> **Task material**
=== Section Start ===

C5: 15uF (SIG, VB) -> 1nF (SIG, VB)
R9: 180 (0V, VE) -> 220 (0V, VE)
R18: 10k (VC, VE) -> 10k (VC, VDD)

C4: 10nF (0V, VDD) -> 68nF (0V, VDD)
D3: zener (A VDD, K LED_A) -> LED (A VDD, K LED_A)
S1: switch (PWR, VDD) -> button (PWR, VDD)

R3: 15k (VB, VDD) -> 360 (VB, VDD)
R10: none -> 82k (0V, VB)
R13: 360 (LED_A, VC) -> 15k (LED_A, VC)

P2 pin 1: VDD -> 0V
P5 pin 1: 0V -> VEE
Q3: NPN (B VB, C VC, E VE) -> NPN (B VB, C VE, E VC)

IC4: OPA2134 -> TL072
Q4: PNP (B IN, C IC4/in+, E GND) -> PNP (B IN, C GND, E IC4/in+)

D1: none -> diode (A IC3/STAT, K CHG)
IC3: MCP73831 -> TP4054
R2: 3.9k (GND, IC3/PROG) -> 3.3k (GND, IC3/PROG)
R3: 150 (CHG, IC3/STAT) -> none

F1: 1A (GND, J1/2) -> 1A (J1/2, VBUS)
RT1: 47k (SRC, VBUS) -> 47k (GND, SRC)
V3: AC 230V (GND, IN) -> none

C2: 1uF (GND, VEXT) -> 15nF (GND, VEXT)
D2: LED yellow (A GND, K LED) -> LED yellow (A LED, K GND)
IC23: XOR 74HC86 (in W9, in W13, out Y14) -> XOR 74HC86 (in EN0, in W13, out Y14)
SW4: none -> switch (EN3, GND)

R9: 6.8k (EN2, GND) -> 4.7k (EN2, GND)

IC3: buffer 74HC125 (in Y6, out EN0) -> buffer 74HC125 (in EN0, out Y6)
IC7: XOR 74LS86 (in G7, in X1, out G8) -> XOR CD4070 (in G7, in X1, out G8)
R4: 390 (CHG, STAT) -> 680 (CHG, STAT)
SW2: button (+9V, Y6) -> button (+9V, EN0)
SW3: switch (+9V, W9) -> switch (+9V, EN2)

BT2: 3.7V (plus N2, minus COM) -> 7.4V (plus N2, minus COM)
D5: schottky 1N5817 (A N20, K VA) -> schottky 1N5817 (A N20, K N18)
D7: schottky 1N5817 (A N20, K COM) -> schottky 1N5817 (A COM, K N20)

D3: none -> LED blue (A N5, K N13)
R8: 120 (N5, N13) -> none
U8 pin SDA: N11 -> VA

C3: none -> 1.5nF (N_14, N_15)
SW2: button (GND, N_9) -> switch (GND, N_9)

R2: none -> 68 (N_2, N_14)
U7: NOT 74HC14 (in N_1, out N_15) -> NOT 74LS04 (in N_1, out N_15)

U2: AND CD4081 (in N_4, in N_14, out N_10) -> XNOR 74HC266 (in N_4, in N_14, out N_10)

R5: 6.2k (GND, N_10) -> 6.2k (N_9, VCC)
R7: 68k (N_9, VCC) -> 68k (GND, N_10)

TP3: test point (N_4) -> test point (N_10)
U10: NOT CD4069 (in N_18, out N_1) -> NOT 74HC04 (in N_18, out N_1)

=== Section End ===

> **Your instructions**
Repeat all the entries above without altering anything.

> **Result for this task**
C5: 15uF (SIG, VB) -> 1nF (SIG, VB)
R9: 180 (0V, VE) -> 220 (0V, VE)
R18: 10k (VC, VE) -> 10k (VC, VDD)

C4: 10nF (0V, VDD) -> 68nF (0V, VDD)
D3: zener (A VDD, K LED_A) -> LED (A VDD, K LED_A)
S1: switch (PWR, VDD) -> button (PWR, VDD)

R3: 15k (VB, VDD) -> 360 (VB, VDD)
R10: none -> 82k (0V, VB)
R13: 360 (LED_A, VC) -> 15k (LED_A, VC)

P2 pin 1: VDD -> 0V
P5 pin 1: 0V -> VEE
Q3: NPN (B VB, C VC, E VE) -> NPN (B VB, C VE, E VC)

IC4: OPA2134 -> TL072
Q4: PNP (B IN, C IC4/in+, E GND) -> PNP (B IN, C GND, E IC4/in+)

D1: none -> diode (A IC3/STAT, K CHG)
IC3: MCP73831 -> TP4054
R2: 3.9k (GND, IC3/PROG) -> 3.3k (GND, IC3/PROG)
R3: 150 (CHG, IC3/STAT) -> none

F1: 1A (GND, J1/2) -> 1A (J1/2, VBUS)
RT1: 47k (SRC, VBUS) -> 47k (GND, SRC)
V3: AC 230V (GND, IN) -> none

C2: 1uF (GND, VEXT) -> 15nF (GND, VEXT)
D2: LED yellow (A GND, K LED) -> LED yellow (A LED, K GND)
IC23: XOR 74HC86 (in W9, in W13, out Y14) -> XOR 74HC86 (in EN0, in W13, out Y14)
SW4: none -> switch (EN3, GND)

R9: 6.8k (EN2, GND) -> 4.7k (EN2, GND)

IC3: buffer 74HC125 (in Y6, out EN0) -> buffer 74HC125 (in EN0, out Y6)
IC7: XOR 74LS86 (in G7, in X1, out G8) -> XOR CD4070 (in G7, in X1, out G8)
R4: 390 (CHG, STAT) -> 680 (CHG, STAT)
SW2: button (+9V, Y6) -> button (+9V, EN0)
SW3: switch (+9V, W9) -> switch (+9V, EN2)

BT2: 3.7V (plus N2, minus COM) -> 7.4V (plus N2, minus COM)
D5: schottky 1N5817 (A N20, K VA) -> schottky 1N5817 (A N20, K N18)
D7: schottky 1N5817 (A N20, K COM) -> schottky 1N5817 (A COM, K N20)

D3: none -> LED blue (A N5, K N13)
R8: 120 (N5, N13) -> none
U8 pin SDA: N11 -> VA

C3: none -> 1.5nF (N_14, N_15)
SW2: button (GND, N_9) -> switch (GND, N_9)

R2: none -> 68 (N_2, N_14)
U7: NOT 74HC14 (in N_1, out N_15) -> NOT 74LS04 (in N_1, out N_15)

U2: AND CD4081 (in N_4, in N_14, out N_10) -> XNOR 74HC266 (in N_4, in N_14, out N_10)

R5: 6.2k (GND, N_10) -> 6.2k (N_9, VCC)
R7: 68k (N_9, VCC) -> 68k (GND, N_10)

TP3: test point (N_4) -> test point (N_10)
U10: NOT CD4069 (in N_18, out N_1) -> NOT 74HC04 (in N_18, out N_1)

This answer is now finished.